Data supplied: Begin

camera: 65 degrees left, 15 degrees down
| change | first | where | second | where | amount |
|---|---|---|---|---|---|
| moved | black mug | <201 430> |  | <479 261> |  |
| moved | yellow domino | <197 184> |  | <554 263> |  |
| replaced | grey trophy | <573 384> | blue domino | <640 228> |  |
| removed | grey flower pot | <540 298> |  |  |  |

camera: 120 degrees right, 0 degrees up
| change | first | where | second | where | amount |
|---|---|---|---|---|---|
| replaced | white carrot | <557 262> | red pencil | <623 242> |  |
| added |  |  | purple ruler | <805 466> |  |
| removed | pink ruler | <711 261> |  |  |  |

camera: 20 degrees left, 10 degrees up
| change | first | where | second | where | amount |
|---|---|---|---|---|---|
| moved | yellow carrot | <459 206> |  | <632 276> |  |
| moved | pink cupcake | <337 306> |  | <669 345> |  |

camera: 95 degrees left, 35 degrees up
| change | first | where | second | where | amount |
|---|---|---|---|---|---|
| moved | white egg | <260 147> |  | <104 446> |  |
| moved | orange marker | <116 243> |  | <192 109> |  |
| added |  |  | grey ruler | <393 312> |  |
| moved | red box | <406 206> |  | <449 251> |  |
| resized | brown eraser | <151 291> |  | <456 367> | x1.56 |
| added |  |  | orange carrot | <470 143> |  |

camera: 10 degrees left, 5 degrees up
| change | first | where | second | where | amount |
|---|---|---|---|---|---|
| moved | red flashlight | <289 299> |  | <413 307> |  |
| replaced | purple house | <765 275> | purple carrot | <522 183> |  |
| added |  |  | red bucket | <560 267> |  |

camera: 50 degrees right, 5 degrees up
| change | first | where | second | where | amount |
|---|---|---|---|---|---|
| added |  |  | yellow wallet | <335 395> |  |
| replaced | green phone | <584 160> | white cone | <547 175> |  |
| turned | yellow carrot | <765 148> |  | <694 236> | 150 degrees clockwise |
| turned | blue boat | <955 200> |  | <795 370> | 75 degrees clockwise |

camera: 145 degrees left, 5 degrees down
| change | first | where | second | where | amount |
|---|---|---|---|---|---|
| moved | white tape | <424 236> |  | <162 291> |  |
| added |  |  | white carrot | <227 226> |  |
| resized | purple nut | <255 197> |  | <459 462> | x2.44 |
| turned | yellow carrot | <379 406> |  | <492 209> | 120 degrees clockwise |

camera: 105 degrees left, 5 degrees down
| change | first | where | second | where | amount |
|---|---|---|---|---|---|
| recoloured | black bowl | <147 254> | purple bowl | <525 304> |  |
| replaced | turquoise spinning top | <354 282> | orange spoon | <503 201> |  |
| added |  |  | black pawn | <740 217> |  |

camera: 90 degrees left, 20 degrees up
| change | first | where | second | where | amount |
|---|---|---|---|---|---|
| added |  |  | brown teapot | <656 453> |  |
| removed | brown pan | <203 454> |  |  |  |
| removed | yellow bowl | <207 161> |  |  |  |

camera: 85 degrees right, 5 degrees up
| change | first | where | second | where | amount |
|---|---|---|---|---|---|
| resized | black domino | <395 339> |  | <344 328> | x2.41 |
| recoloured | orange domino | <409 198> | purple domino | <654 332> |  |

Data supplied: End

> _Task requirements_: The records above should be restated word for word, please.

> _Task answer_:
camera: 65 degrees left, 15 degrees down
| change | first | where | second | where | amount |
|---|---|---|---|---|---|
| moved | black mug | <201 430> |  | <479 261> |  |
| moved | yellow domino | <197 184> |  | <554 263> |  |
| replaced | grey trophy | <573 384> | blue domino | <640 228> |  |
| removed | grey flower pot | <540 298> |  |  |  |

camera: 120 degrees right, 0 degrees up
| change | first | where | second | where | amount |
|---|---|---|---|---|---|
| replaced | white carrot | <557 262> | red pencil | <623 242> |  |
| added |  |  | purple ruler | <805 466> |  |
| removed | pink ruler | <711 261> |  |  |  |

camera: 20 degrees left, 10 degrees up
| change | first | where | second | where | amount |
|---|---|---|---|---|---|
| moved | yellow carrot | <459 206> |  | <632 276> |  |
| moved | pink cupcake | <337 306> |  | <669 345> |  |

camera: 95 degrees left, 35 degrees up
| change | first | where | second | where | amount |
|---|---|---|---|---|---|
| moved | white egg | <260 147> |  | <104 446> |  |
| moved | orange marker | <116 243> |  | <192 109> |  |
| added |  |  | grey ruler | <393 312> |  |
| moved | red box | <406 206> |  | <449 251> |  |
| resized | brown eraser | <151 291> |  | <456 367> | x1.56 |
| added |  |  | orange carrot | <470 143> |  |

camera: 10 degrees left, 5 degrees up
| change | first | where | second | where | amount |
|---|---|---|---|---|---|
| moved | red flashlight | <289 299> |  | <413 307> |  |
| replaced | purple house | <765 275> | purple carrot | <522 183> |  |
| added |  |  | red bucket | <560 267> |  |

camera: 50 degrees right, 5 degrees up
| change | first | where | second | where | amount |
|---|---|---|---|---|---|
| added |  |  | yellow wallet | <335 395> |  |
| replaced | green phone | <584 160> | white cone | <547 175> |  |
| turned | yellow carrot | <765 148> |  | <694 236> | 150 degrees clockwise |
| turned | blue boat | <955 200> |  | <795 370> | 75 degrees clockwise |

camera: 145 degrees left, 5 degrees down
| change | first | where | second | where | amount |
|---|---|---|---|---|---|
| moved | white tape | <424 236> |  | <162 291> |  |
| added |  |  | white carrot | <227 226> |  |
| resized | purple nut | <255 197> |  | <459 462> | x2.44 |
| turned | yellow carrot | <379 406> |  | <492 209> | 120 degrees clockwise |

camera: 105 degrees left, 5 degrees down
| change | first | where | second | where | amount |
|---|---|---|---|---|---|
| recoloured | black bowl | <147 254> | purple bowl | <525 304> |  |
| replaced | turquoise spinning top | <354 282> | orange spoon | <503 201> |  |
| added |  |  | black pawn | <740 217> |  |

camera: 90 degrees left, 20 degrees up
| change | first | where | second | where | amount |
|---|---|---|---|---|---|
| added |  |  | brown teapot | <656 453> |  |
| removed | brown pan | <203 454> |  |  |  |
| removed | yellow bowl | <207 161> |  |  |  |

camera: 85 degrees right, 5 degrees up
| change | first | where | second | where | amount |
|---|---|---|---|---|---|
| resized | black domino | <395 339> |  | <344 328> | x2.41 |
| recoloured | orange domino | <409 198> | purple domino | <654 332> |  |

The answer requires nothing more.